# [How to complete this task]
Only the lines from the one with "op=size; was=PINK DONUT" to the end of the records are wanted, each repeated exactly, both ends included.
___ Source material
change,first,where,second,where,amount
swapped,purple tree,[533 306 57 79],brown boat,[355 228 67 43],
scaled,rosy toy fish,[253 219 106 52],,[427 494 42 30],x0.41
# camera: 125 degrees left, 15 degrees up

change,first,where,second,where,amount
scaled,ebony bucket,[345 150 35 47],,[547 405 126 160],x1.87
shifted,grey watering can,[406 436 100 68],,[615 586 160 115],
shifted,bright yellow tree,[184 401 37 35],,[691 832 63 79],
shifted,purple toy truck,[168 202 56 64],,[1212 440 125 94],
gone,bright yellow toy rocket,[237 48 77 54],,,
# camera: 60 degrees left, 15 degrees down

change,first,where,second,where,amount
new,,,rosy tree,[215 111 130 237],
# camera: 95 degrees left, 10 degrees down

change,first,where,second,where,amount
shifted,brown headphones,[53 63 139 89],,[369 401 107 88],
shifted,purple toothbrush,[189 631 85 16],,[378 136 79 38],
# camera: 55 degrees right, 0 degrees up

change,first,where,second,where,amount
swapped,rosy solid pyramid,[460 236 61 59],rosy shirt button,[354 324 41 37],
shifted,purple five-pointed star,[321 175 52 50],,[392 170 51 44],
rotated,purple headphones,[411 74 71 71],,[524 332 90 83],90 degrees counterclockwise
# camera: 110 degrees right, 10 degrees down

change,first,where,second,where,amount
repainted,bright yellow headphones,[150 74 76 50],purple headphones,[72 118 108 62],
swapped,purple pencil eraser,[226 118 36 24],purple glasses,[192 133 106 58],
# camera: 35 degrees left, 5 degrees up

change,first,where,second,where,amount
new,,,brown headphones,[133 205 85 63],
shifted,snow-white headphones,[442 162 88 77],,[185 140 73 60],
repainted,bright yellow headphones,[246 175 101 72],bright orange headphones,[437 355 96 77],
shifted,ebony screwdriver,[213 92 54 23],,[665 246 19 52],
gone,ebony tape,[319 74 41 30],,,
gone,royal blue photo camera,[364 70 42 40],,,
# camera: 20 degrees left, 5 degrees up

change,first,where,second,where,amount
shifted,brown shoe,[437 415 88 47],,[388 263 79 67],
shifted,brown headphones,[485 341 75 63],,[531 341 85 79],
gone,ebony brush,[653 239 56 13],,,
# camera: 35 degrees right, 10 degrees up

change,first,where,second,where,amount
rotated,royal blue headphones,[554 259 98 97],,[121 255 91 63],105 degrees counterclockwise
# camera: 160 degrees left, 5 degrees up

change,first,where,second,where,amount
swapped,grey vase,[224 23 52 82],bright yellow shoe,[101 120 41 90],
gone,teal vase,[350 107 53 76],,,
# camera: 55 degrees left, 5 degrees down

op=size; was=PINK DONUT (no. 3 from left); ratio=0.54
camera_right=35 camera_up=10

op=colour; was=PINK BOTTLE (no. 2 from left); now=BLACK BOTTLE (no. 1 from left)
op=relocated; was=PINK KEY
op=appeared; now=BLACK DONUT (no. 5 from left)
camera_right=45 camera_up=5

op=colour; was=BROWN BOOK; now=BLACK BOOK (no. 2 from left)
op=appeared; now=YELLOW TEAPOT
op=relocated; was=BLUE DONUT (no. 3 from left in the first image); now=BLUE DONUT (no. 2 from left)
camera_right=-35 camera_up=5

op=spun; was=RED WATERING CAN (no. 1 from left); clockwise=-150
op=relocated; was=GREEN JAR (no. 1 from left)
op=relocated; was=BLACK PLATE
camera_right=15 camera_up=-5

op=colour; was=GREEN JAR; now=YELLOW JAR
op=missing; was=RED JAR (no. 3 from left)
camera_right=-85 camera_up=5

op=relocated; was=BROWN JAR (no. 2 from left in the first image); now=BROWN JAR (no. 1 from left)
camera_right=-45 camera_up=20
______
# [Your solution]
op=size; was=PINK DONUT (no. 3 from left); ratio=0.54
camera_right=35 camera_up=10

op=colour; was=PINK BOTTLE (no. 2 from left); now=BLACK BOTTLE (no. 1 from left)
op=relocated; was=PINK KEY
op=appeared; now=BLACK DONUT (no. 5 from left)
camera_right=45 camera_up=5

op=colour; was=BROWN BOOK; now=BLACK BOOK (no. 2 from left)
op=appeared; now=YELLOW TEAPOT
op=relocated; was=BLUE DONUT (no. 3 from left in the first image); now=BLUE DONUT (no. 2 from left)
camera_right=-35 camera_up=5

op=spun; was=RED WATERING CAN (no. 1 from left); clockwise=-150
op=relocated; was=GREEN JAR (no. 1 from left)
op=relocated; was=BLACK PLATE
camera_right=15 camera_up=-5

op=colour; was=GREEN JAR; now=YELLOW JAR
op=missing; was=RED JAR (no. 3 from left)
camera_right=-85 camera_up=5

op=relocated; was=BROWN JAR (no. 2 from left in the first image); now=BROWN JAR (no. 1 from left)
camera_right=-45 camera_up=20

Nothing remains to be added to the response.